### Exercise instructions
Below are the records to retype. Keep every character exactly and leave out the pictures.

**** Data section ****

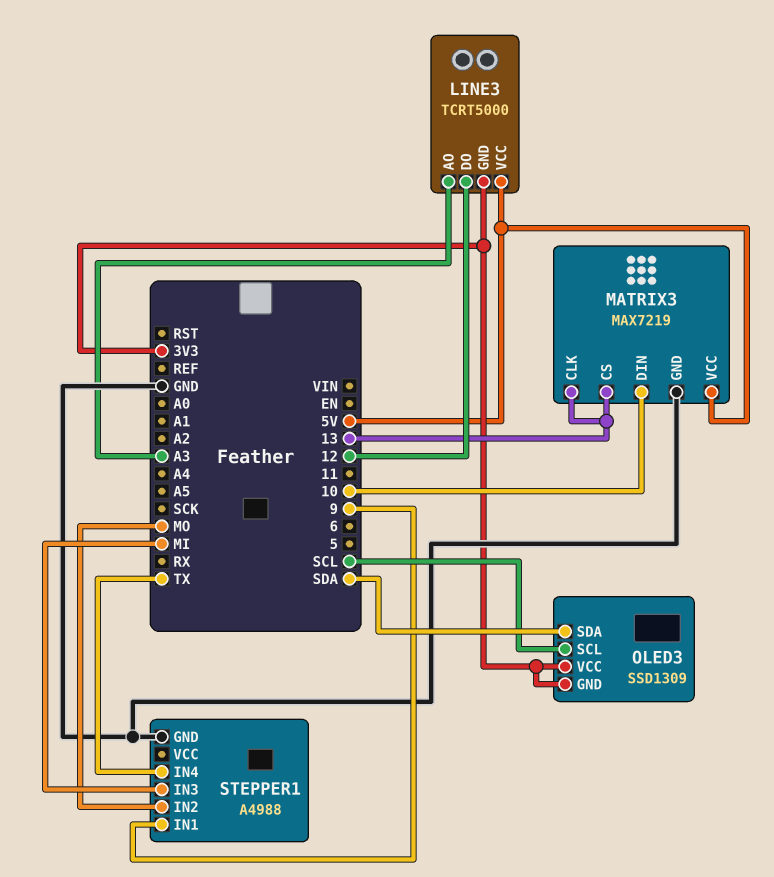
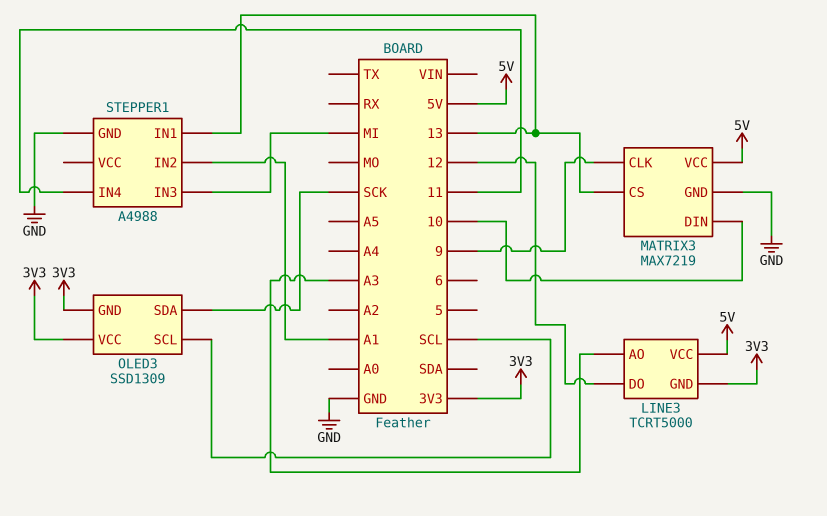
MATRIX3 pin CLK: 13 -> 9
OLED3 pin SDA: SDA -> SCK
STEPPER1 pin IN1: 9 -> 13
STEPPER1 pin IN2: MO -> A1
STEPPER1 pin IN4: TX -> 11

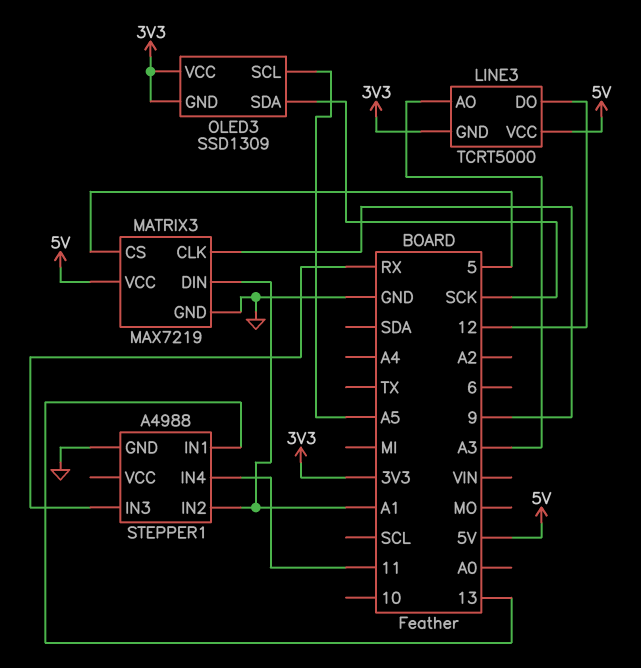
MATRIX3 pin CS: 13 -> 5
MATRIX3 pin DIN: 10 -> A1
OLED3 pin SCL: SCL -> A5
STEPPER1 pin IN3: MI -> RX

****

### Answer below
MATRIX3 pin CLK: 13 -> 9
OLED3 pin SDA: SDA -> SCK
STEPPER1 pin IN1: 9 -> 13
STEPPER1 pin IN2: MO -> A1
STEPPER1 pin IN4: TX -> 11

MATRIX3 pin CS: 13 -> 5
MATRIX3 pin DIN: 10 -> A1
OLED3 pin SCL: SCL -> A5
STEPPER1 pin IN3: MI -> RX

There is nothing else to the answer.